Reproduce, with no alteration, the span of lines that begins at the line containing "(215, 238) = (726, 302): none" and ends at the last line of the records, both ends included, and nothing else.

......

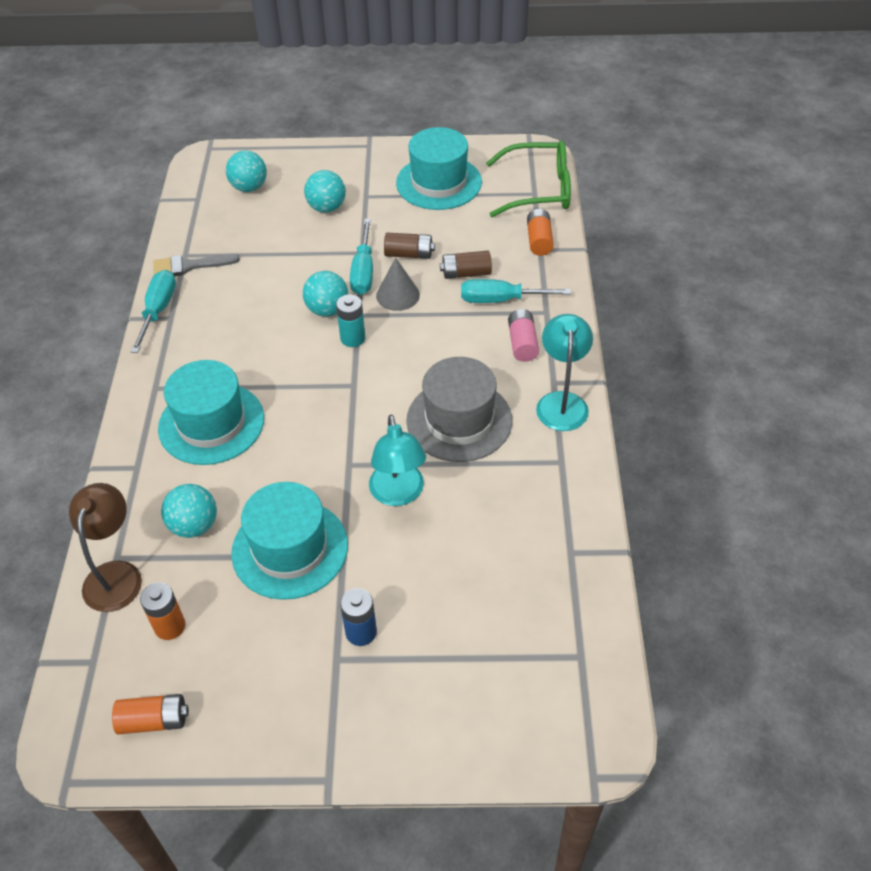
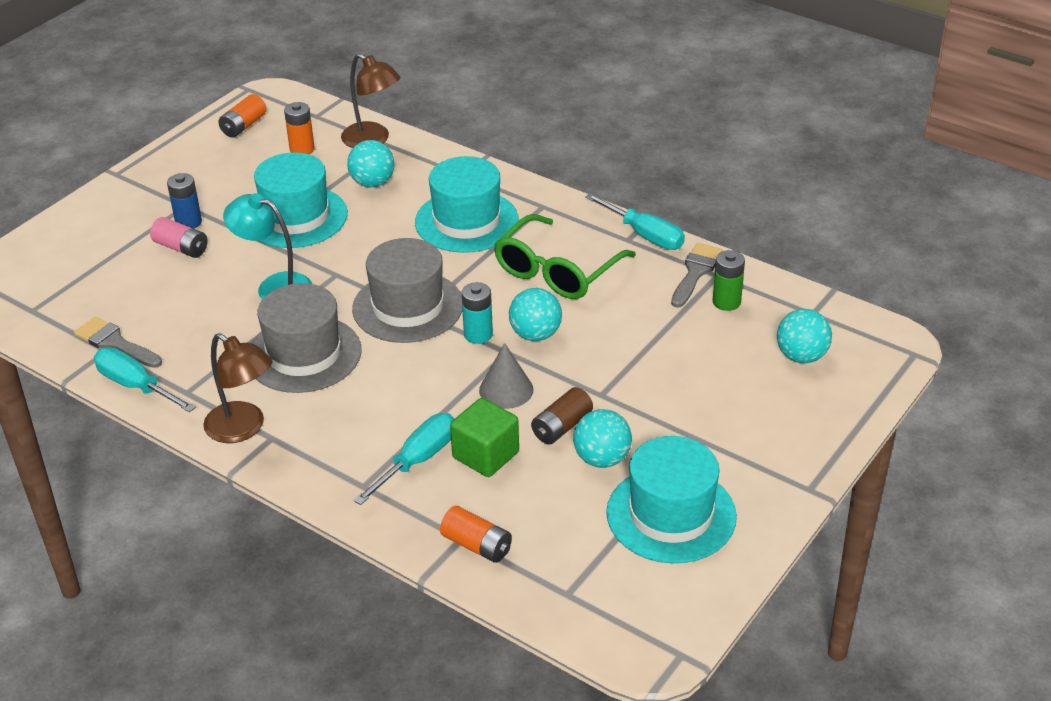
camera: 125 degrees right, 10 degrees down
(215, 238) = (726, 302): none -> green battery
(327, 208) = (707, 400): turquoise ball -> turquoise ball (602, 459)
(353, 394) = (408, 307): none -> grey hat
(363, 271) = (568, 382): turquoise screwdriver -> turquoise screwdriver (136, 386)
(466, 273) = (485, 455): brown battery -> green cube
(522, 343) = (342, 443): pink battery -> pink battery (181, 248)
(539, 190) = (569, 601): green glasses -> green glasses (557, 271)
(558, 552) = (115, 343): none -> grey brush
(562, 402) = (243, 429): turquoise lamp -> brown lamp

......

▸ **Your response**:
(215, 238) = (726, 302): none -> green battery
(327, 208) = (707, 400): turquoise ball -> turquoise ball (602, 459)
(353, 394) = (408, 307): none -> grey hat
(363, 271) = (568, 382): turquoise screwdriver -> turquoise screwdriver (136, 386)
(466, 273) = (485, 455): brown battery -> green cube
(522, 343) = (342, 443): pink battery -> pink battery (181, 248)
(539, 190) = (569, 601): green glasses -> green glasses (557, 271)
(558, 552) = (115, 343): none -> grey brush
(562, 402) = (243, 429): turquoise lamp -> brown lamp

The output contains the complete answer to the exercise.